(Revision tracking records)
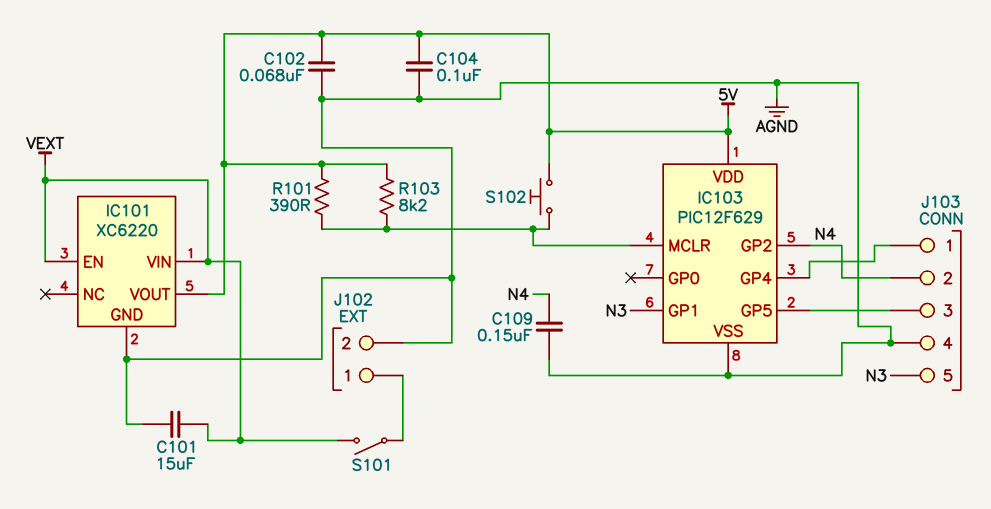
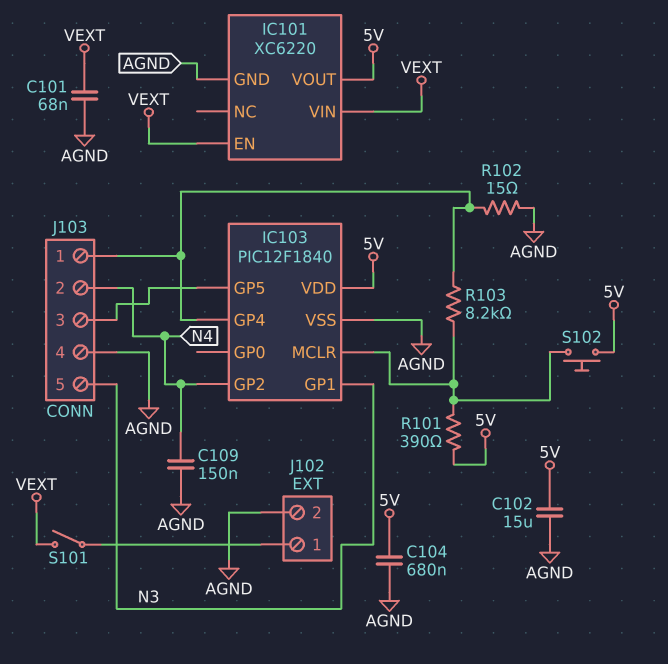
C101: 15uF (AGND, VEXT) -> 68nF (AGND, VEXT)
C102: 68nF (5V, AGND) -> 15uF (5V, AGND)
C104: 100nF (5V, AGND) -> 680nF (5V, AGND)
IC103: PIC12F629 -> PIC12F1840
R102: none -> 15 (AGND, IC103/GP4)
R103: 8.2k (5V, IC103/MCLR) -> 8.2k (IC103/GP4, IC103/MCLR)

### Exercise requirements
Return word for word the line with "C102: 68nF (5V, AGND) -> 15uF (5V, AGND)" and every line after it through the end of the records above.

### Output
C102: 68nF (5V, AGND) -> 15uF (5V, AGND)
C104: 100nF (5V, AGND) -> 680nF (5V, AGND)
IC103: PIC12F629 -> PIC12F1840
R102: none -> 15 (AGND, IC103/GP4)
R103: 8.2k (5V, IC103/MCLR) -> 8.2k (IC103/GP4, IC103/MCLR)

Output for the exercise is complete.